#### Work task:
After finding the line that includes "J201 pin 2: GND -> VI" in the records below, transcribe it and each line after it through the last, exactly, and add nothing.

#### Supplied information:
• • • •

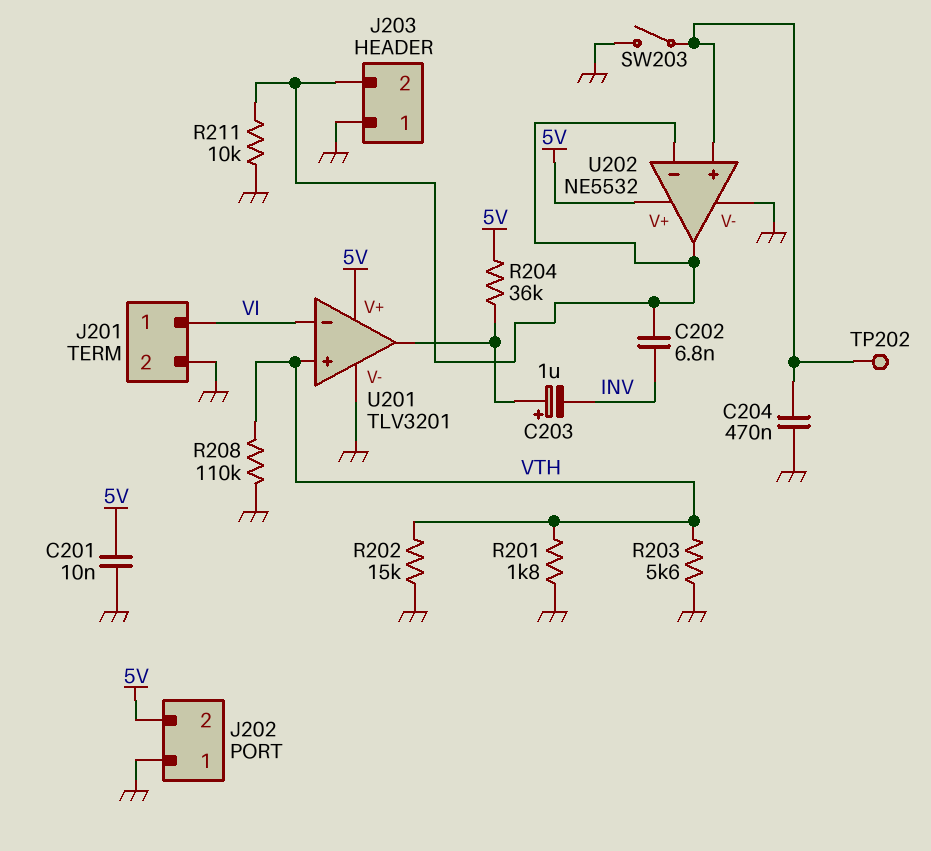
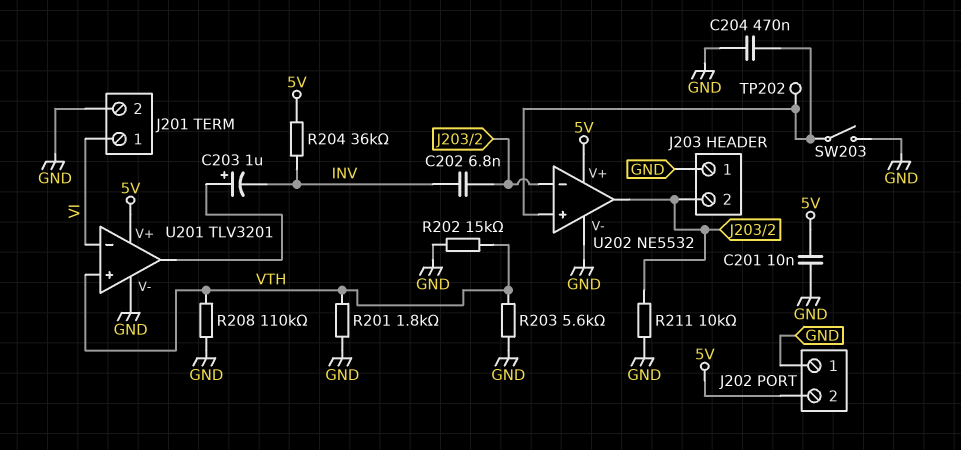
R204: 36k (5V, U201/out) -> 36k (5V, INV)

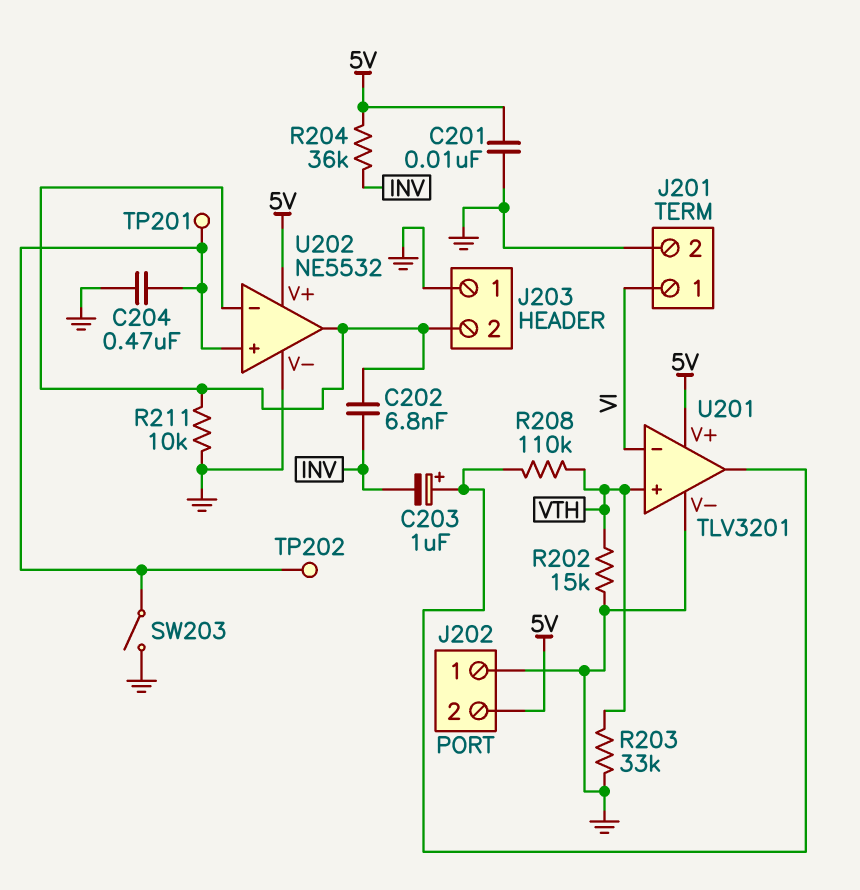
R201: 1.8k (GND, VTH) -> none
R203: 5.6k (GND, VTH) -> 33k (GND, VTH)
R208: 110k (GND, VTH) -> 110k (U201/out, VTH)
TP201: none -> test point (U202/in+)

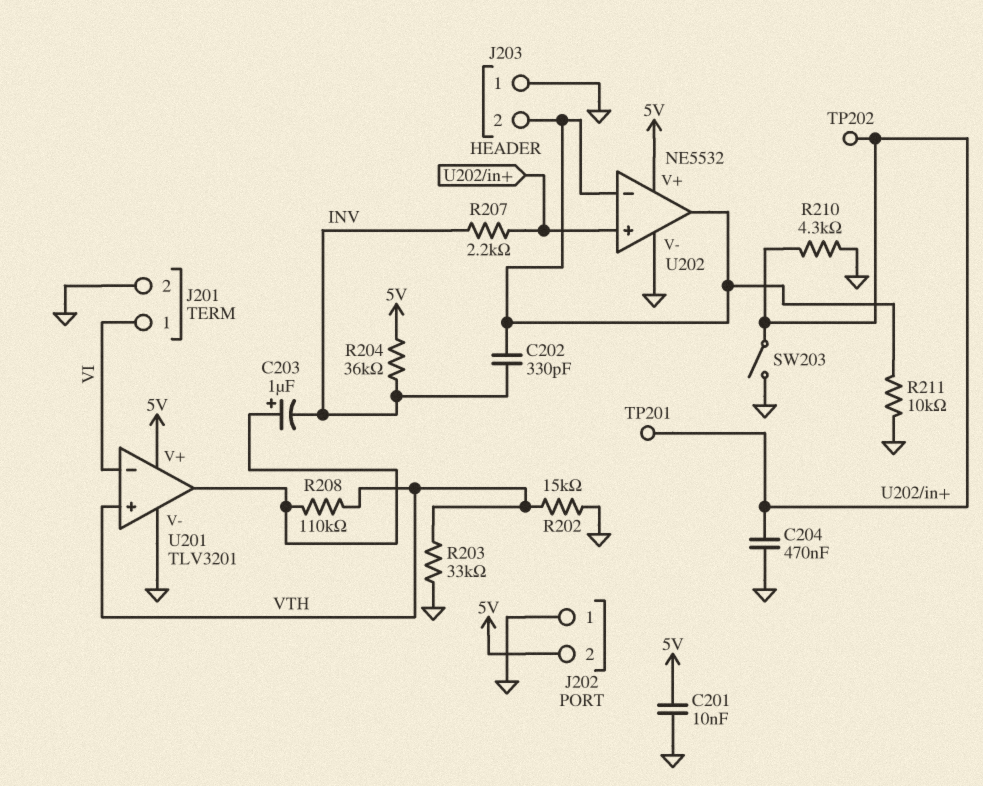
C202: 6.8nF (INV, J203/2) -> 330pF (INV, J203/2)
R207: none -> 2.2k (INV, U202/in+)
R210: none -> 4.3k (GND, U202/in+)

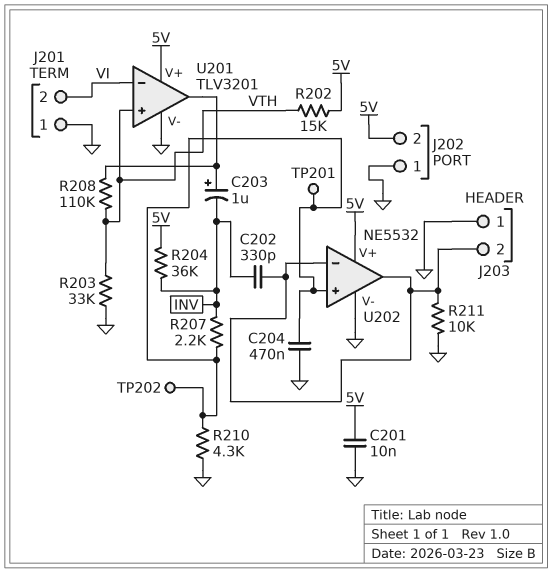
J201 pin 1: VI -> GND
J201 pin 2: GND -> VI
R202: 15k (GND, VTH) -> 15k (5V, VTH)
SW203: switch (GND, U202/in+) -> none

• • • •

#### Problem solution:
J201 pin 2: GND -> VI
R202: 15k (GND, VTH) -> 15k (5V, VTH)
SW203: switch (GND, U202/in+) -> none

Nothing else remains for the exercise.